* Task requirements: Find the string "orange" in the material. Copy every line that has it.

━━━━━━━━━━━━━━━━

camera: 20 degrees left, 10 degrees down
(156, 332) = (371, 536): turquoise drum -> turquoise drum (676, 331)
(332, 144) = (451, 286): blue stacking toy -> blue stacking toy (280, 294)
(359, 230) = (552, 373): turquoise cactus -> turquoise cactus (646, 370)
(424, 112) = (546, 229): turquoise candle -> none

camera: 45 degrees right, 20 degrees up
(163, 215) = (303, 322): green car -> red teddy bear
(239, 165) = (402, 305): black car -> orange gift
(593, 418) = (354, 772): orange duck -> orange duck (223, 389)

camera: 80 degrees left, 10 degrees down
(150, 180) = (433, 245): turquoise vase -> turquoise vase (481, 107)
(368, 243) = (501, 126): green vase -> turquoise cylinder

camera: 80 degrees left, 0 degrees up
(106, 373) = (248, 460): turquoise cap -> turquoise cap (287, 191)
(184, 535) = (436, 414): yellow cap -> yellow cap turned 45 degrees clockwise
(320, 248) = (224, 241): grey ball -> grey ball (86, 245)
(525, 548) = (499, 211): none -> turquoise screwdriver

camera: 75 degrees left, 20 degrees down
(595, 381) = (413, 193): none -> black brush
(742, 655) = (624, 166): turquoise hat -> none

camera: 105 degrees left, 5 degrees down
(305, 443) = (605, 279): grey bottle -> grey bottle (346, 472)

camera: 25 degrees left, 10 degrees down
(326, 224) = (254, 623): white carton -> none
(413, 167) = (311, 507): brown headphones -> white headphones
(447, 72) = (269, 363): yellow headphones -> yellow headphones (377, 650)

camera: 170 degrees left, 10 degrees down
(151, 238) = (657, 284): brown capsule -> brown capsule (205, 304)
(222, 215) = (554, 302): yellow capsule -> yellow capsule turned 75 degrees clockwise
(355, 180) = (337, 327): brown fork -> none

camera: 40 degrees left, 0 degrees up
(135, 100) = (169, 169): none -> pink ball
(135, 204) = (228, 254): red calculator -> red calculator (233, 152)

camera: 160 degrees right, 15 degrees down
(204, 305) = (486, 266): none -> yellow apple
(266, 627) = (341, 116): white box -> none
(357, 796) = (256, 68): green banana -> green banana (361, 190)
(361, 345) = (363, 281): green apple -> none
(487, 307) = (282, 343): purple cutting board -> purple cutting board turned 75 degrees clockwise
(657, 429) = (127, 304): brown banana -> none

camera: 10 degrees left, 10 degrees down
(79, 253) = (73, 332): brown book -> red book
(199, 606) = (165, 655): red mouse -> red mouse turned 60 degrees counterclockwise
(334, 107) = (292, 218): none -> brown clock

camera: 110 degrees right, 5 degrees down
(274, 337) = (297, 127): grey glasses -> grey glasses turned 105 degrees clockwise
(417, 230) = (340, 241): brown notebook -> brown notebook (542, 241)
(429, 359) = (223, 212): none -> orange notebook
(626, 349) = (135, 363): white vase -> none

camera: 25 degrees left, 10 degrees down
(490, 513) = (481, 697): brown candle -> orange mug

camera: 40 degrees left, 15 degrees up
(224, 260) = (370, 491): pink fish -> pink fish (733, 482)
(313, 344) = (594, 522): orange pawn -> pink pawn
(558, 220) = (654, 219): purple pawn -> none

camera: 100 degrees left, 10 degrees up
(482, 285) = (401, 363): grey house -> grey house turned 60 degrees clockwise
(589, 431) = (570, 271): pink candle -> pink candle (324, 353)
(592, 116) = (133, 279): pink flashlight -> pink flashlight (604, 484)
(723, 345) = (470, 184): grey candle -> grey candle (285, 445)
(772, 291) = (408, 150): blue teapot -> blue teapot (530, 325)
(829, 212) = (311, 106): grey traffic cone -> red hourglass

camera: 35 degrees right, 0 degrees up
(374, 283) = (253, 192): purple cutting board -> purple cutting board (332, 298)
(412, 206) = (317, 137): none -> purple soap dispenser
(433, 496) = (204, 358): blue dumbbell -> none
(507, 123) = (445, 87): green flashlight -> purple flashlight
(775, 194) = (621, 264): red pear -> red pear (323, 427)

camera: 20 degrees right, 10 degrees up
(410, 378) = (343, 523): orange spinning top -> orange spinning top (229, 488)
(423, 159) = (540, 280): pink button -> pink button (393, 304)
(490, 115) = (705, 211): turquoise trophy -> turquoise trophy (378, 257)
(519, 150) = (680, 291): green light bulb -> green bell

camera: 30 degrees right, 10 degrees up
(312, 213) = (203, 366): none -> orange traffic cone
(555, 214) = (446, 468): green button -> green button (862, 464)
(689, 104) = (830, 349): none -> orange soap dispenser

━━━━━━━━━━━━━━━━

* Solution:
(239, 165) = (402, 305): black car -> orange gift
(593, 418) = (354, 772): orange duck -> orange duck (223, 389)
(429, 359) = (223, 212): none -> orange notebook
(490, 513) = (481, 697): brown candle -> orange mug
(313, 344) = (594, 522): orange pawn -> pink pawn
(410, 378) = (343, 523): orange spinning top -> orange spinning top (229, 488)
(312, 213) = (203, 366): none -> orange traffic cone
(689, 104) = (830, 349): none -> orange soap dispenser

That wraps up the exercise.